*** Opening of Information provided ***
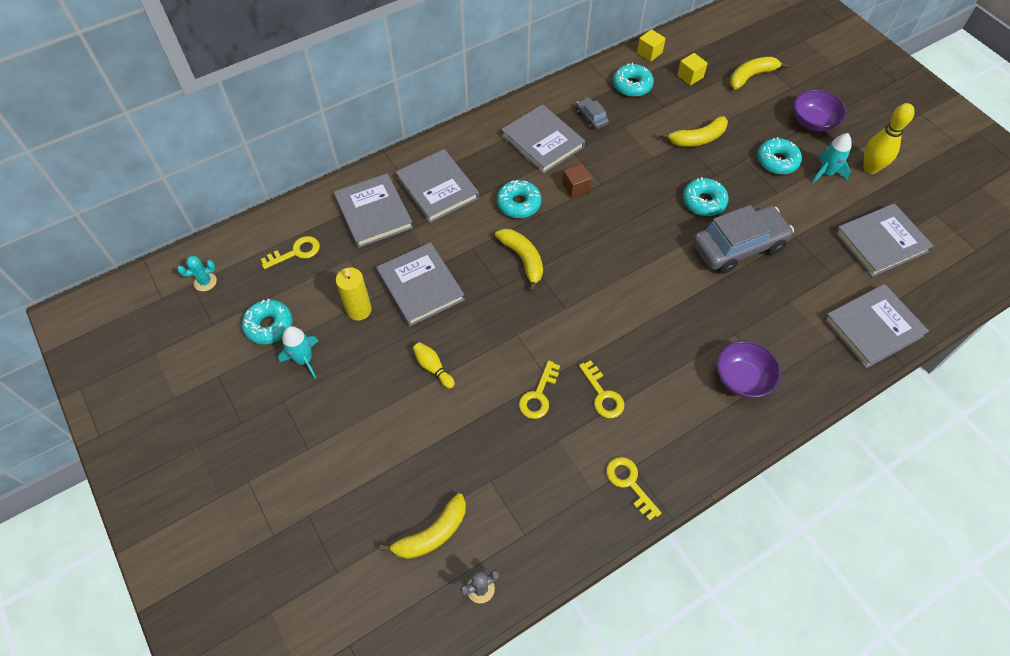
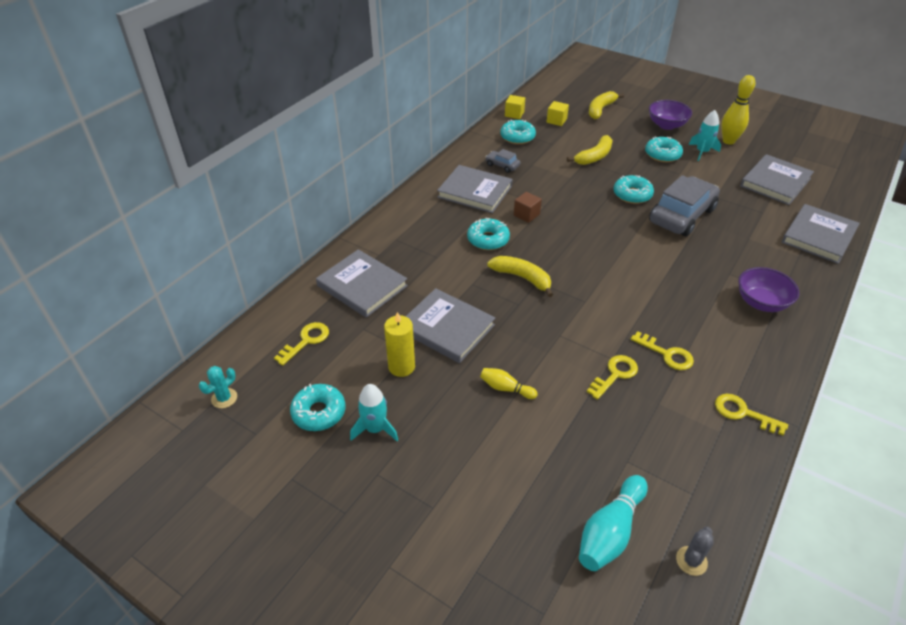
camera: 25 degrees left, 15 degrees down
yellow banana [380,493,466,559] -> turquoise bowling pin [579,475,648,571]
grey book [396,149,479,223] -> none
yellow key [519,360,560,419] -> yellow key turned 135 degrees counterclockwise [587,355,638,400]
*** Close of Information provided ***
■ Task details:
Copy out, from the material above, each line in which the string "degrees" is found.

■ Answer to this task:
camera: 25 degrees left, 15 degrees down
yellow key [519,360,560,419] -> yellow key turned 135 degrees counterclockwise [587,355,638,400]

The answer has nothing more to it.